**TASK DESCRIPTION**
Transcribe the whole listing below. Pictures do not go in the copy.

**MATERIAL TO PROCESS**
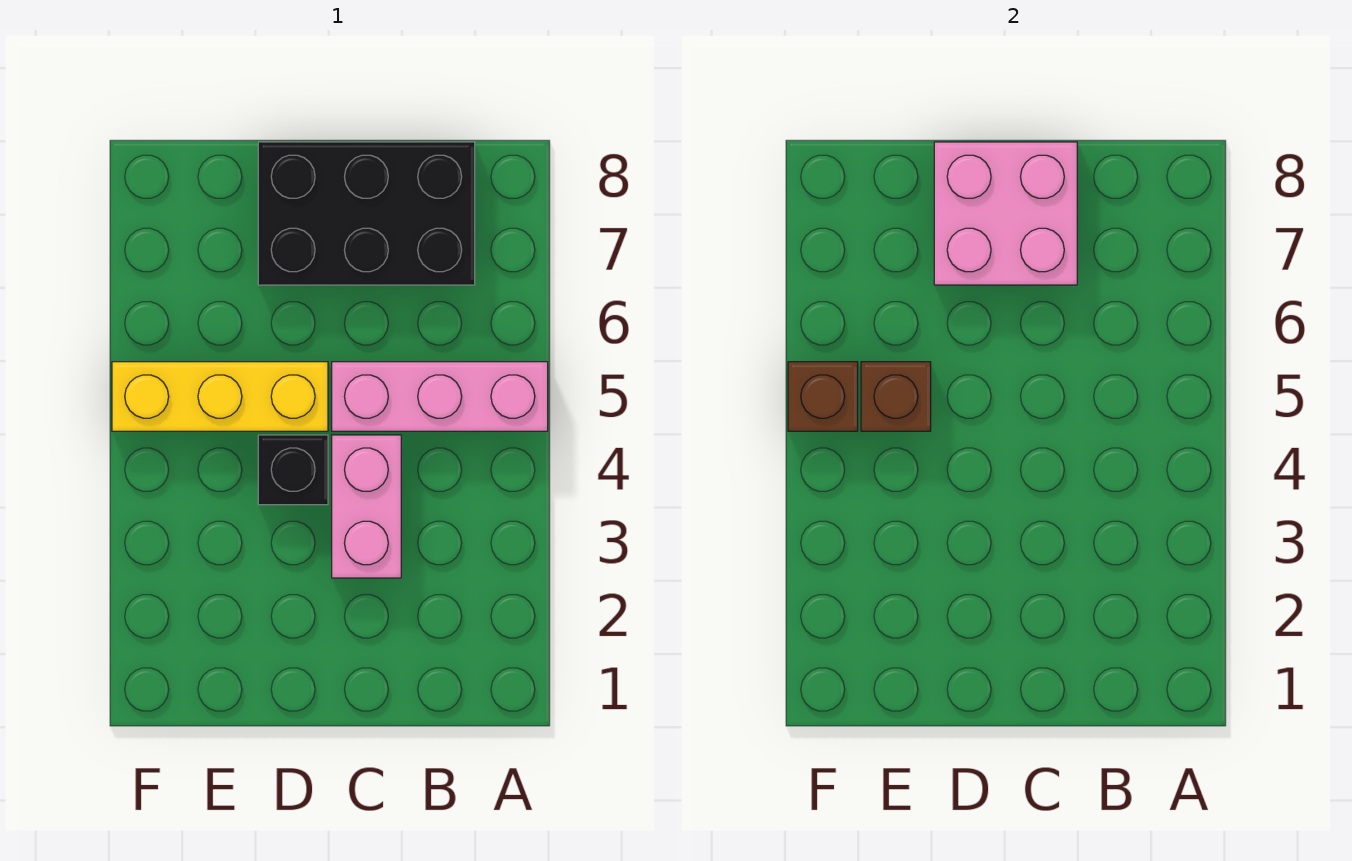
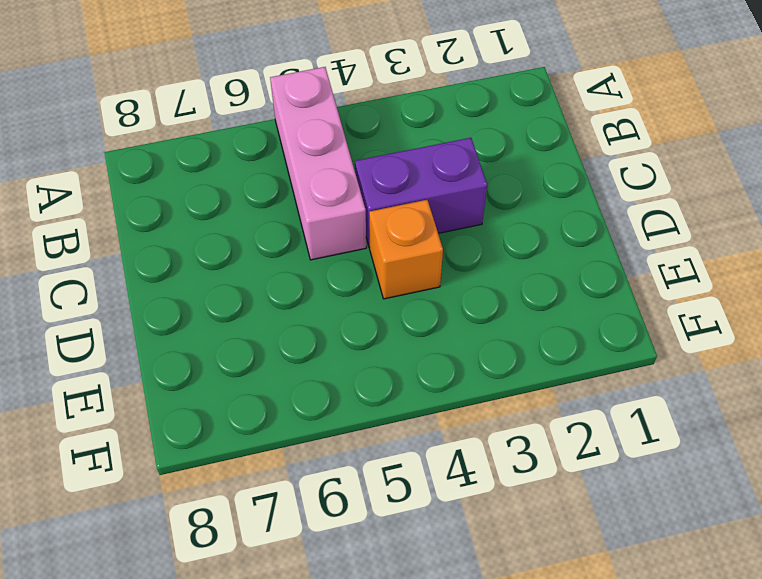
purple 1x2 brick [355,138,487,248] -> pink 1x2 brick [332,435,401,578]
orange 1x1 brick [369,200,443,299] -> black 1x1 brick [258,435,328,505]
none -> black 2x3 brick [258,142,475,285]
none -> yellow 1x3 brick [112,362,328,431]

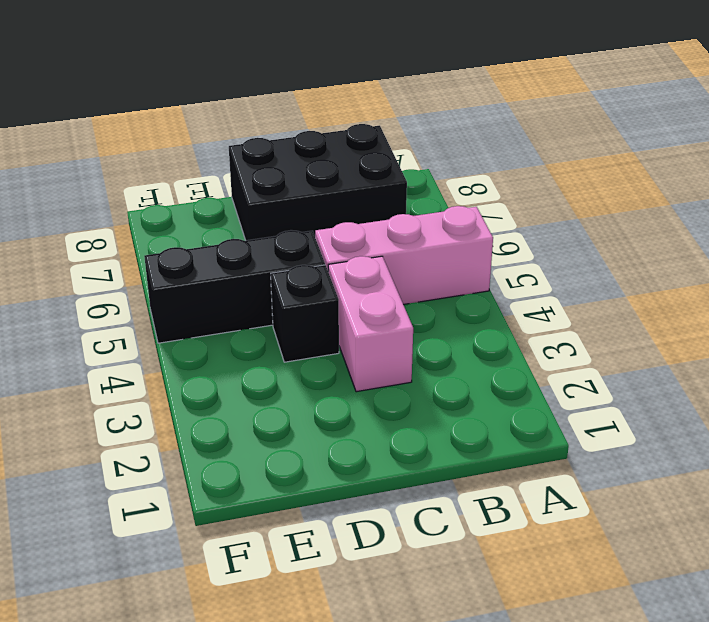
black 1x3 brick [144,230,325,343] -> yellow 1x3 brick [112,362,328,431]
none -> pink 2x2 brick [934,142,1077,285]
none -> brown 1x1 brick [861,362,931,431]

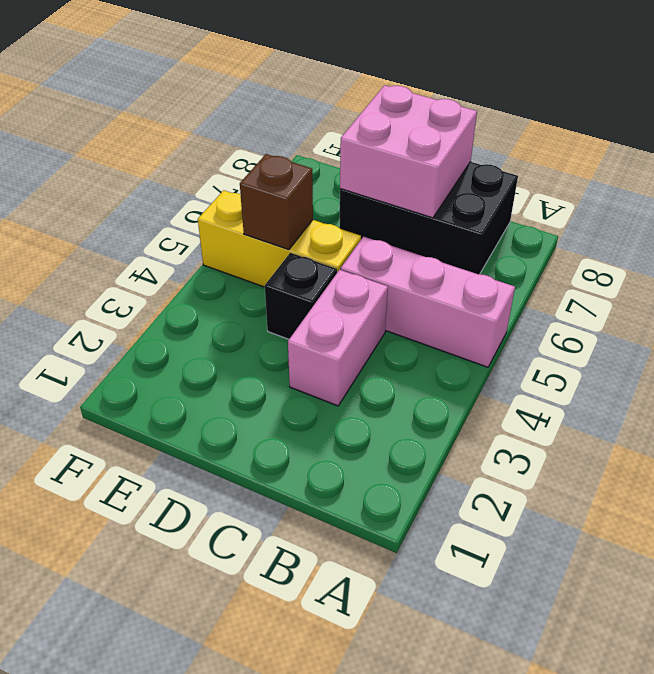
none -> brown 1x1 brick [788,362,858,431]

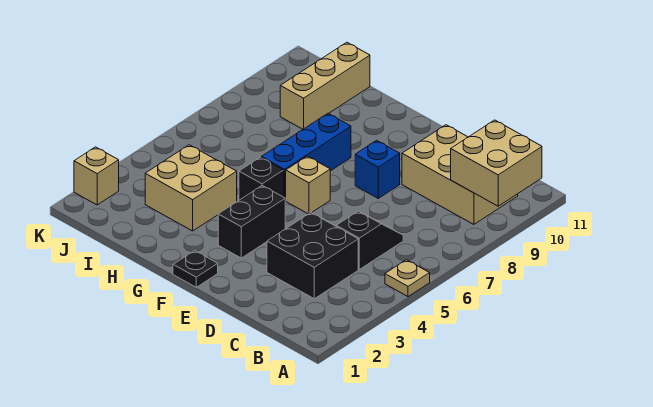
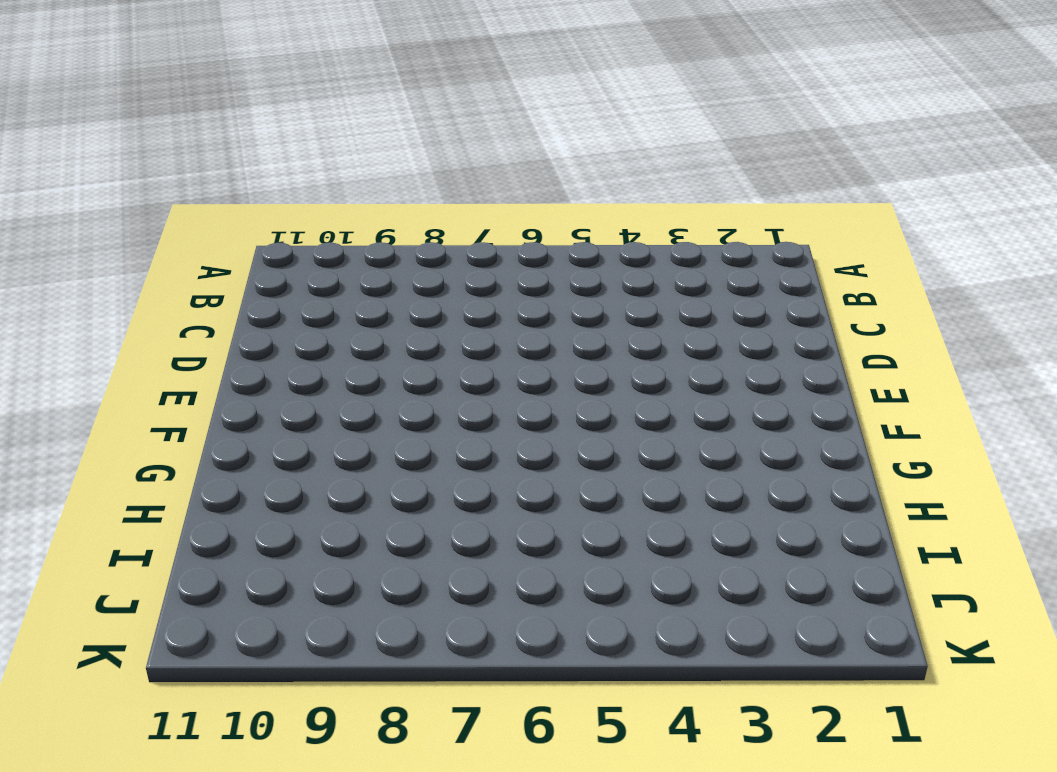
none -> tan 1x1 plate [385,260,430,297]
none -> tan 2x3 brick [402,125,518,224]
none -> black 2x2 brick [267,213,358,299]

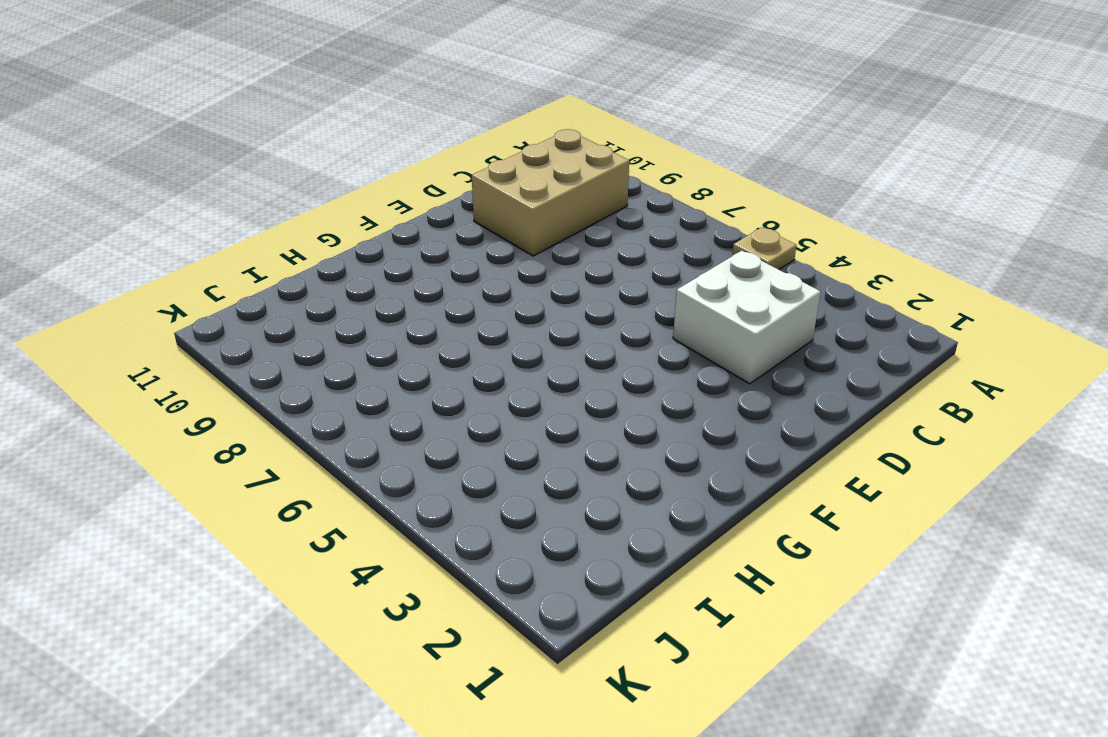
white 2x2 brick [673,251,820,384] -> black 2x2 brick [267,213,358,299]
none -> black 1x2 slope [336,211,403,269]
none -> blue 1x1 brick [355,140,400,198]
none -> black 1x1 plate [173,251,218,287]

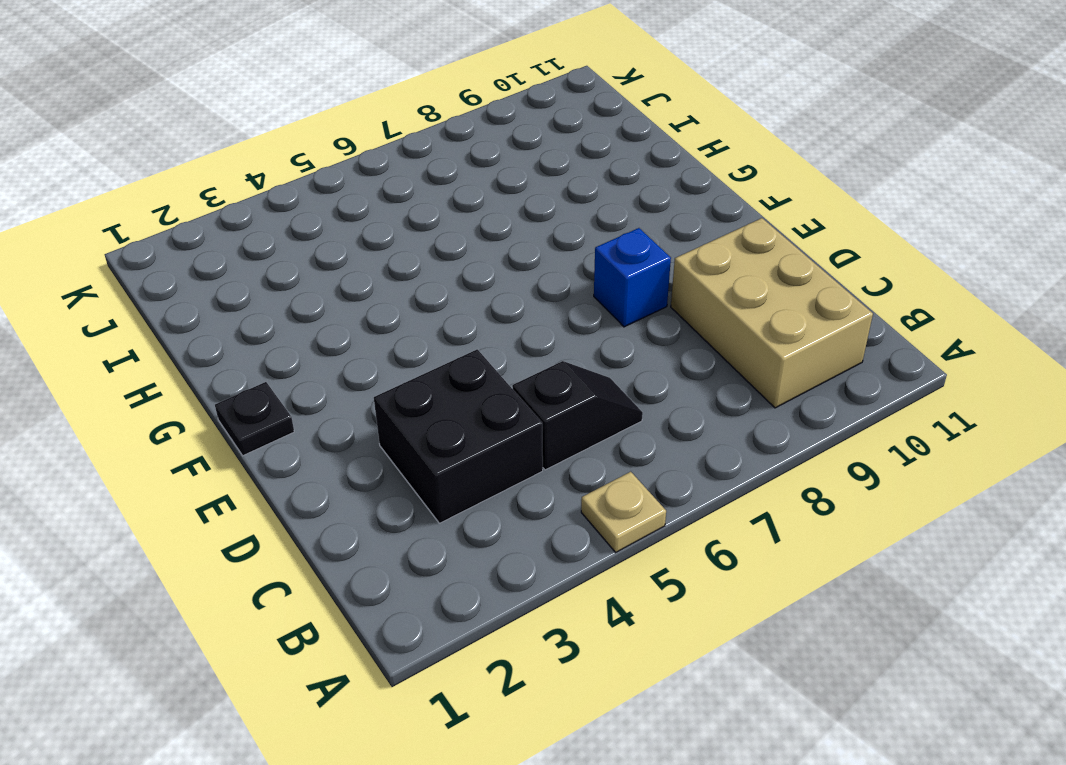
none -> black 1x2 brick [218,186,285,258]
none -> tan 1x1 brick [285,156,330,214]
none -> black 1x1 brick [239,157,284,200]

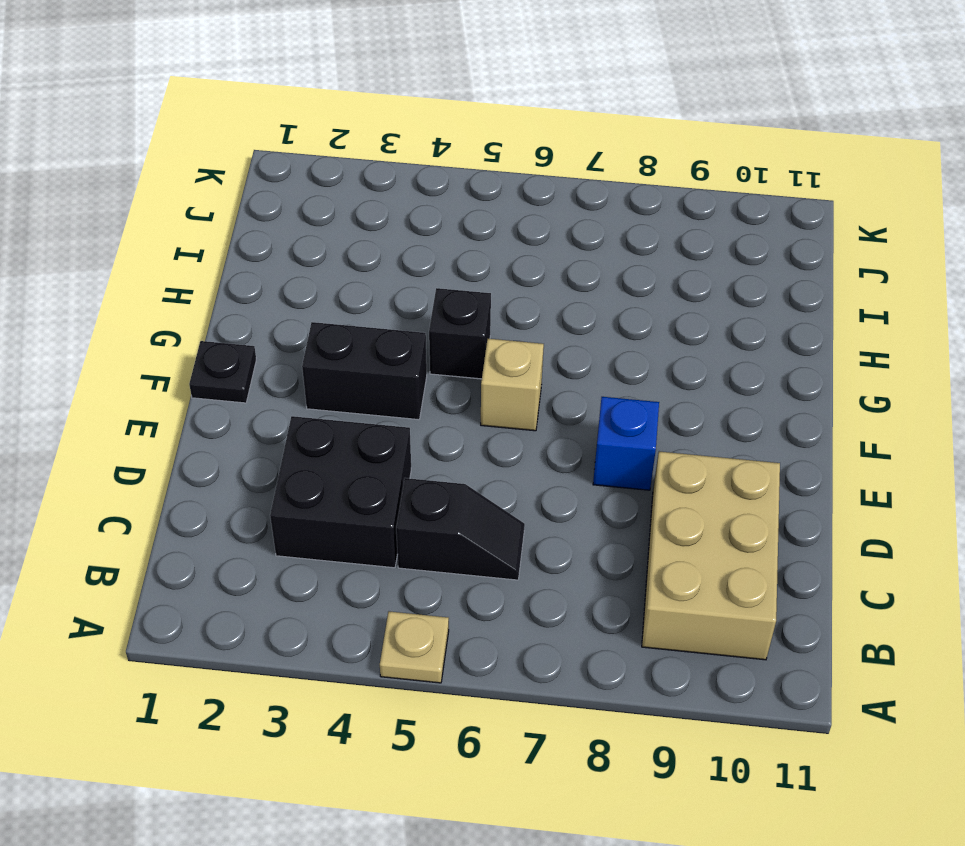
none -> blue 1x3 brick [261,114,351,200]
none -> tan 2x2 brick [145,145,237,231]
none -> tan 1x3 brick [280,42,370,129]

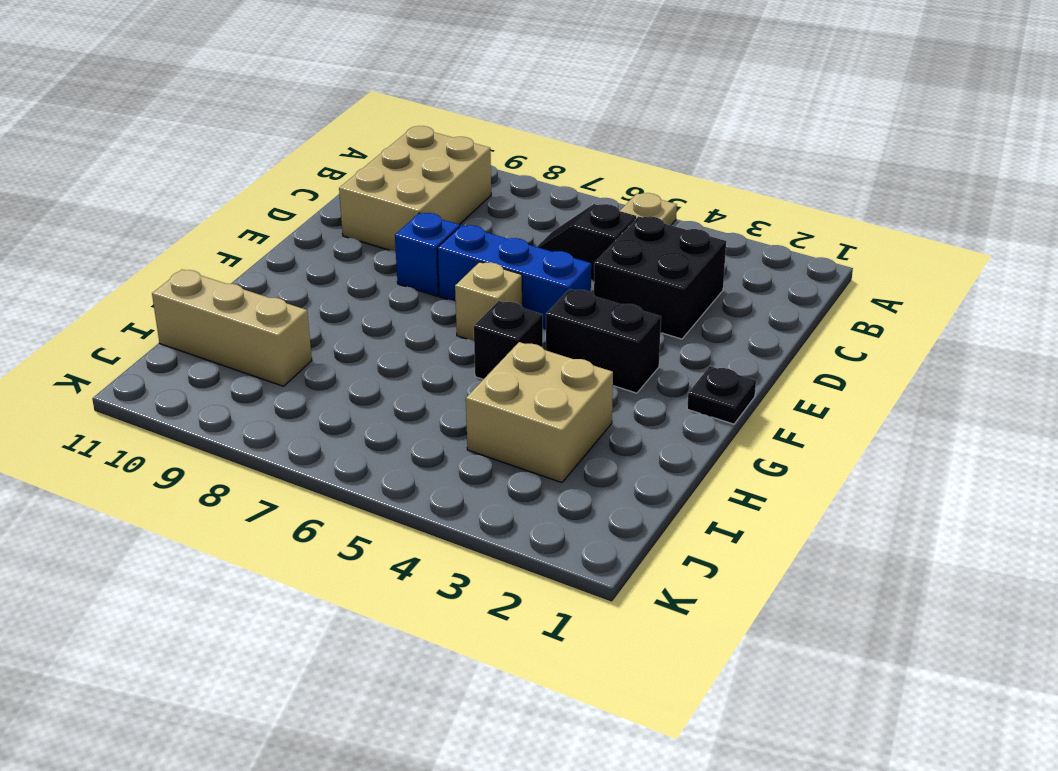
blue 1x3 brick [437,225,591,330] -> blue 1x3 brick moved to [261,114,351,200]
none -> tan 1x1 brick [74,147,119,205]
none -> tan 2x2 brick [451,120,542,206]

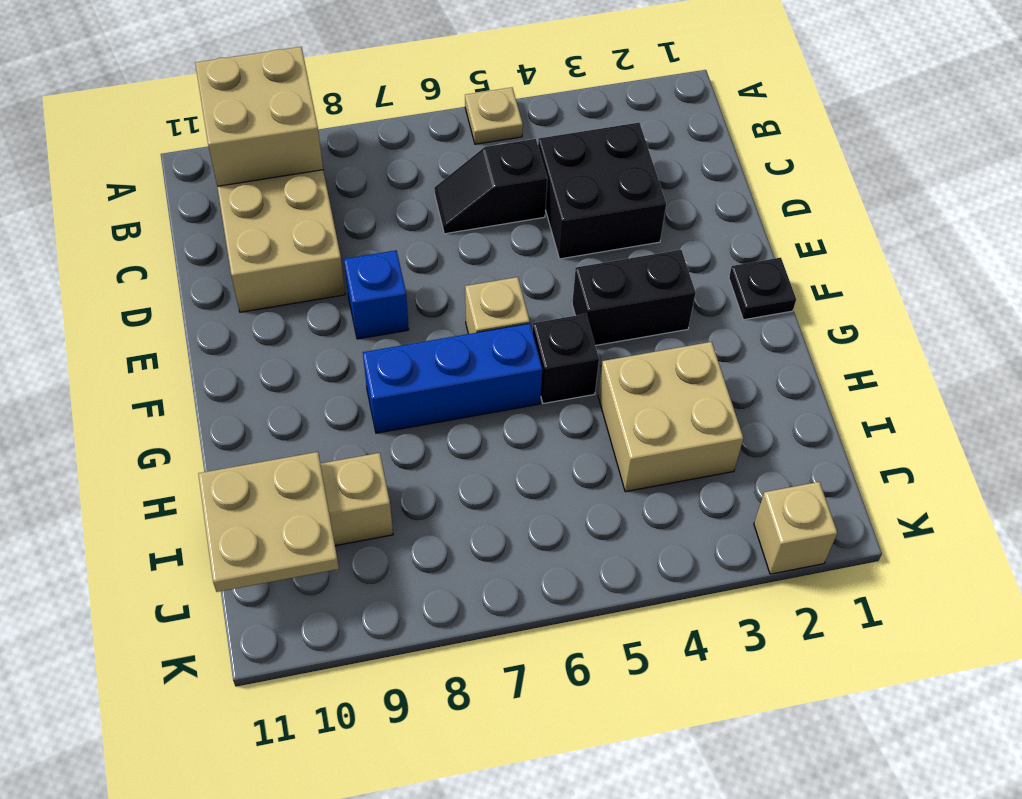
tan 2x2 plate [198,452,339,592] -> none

**RESPONSE FOR THIS EXERCISE**
purple 1x2 brick [355,138,487,248] -> pink 1x2 brick [332,435,401,578]
orange 1x1 brick [369,200,443,299] -> black 1x1 brick [258,435,328,505]
none -> black 2x3 brick [258,142,475,285]
none -> yellow 1x3 brick [112,362,328,431]

black 1x3 brick [144,230,325,343] -> yellow 1x3 brick [112,362,328,431]
none -> pink 2x2 brick [934,142,1077,285]
none -> brown 1x1 brick [861,362,931,431]

none -> brown 1x1 brick [788,362,858,431]

none -> tan 1x1 plate [385,260,430,297]
none -> tan 2x3 brick [402,125,518,224]
none -> black 2x2 brick [267,213,358,299]

white 2x2 brick [673,251,820,384] -> black 2x2 brick [267,213,358,299]
none -> black 1x2 slope [336,211,403,269]
none -> blue 1x1 brick [355,140,400,198]
none -> black 1x1 plate [173,251,218,287]

none -> black 1x2 brick [218,186,285,258]
none -> tan 1x1 brick [285,156,330,214]
none -> black 1x1 brick [239,157,284,200]

none -> blue 1x3 brick [261,114,351,200]
none -> tan 2x2 brick [145,145,237,231]
none -> tan 1x3 brick [280,42,370,129]

blue 1x3 brick [437,225,591,330] -> blue 1x3 brick moved to [261,114,351,200]
none -> tan 1x1 brick [74,147,119,205]
none -> tan 2x2 brick [451,120,542,206]

tan 2x2 plate [198,452,339,592] -> none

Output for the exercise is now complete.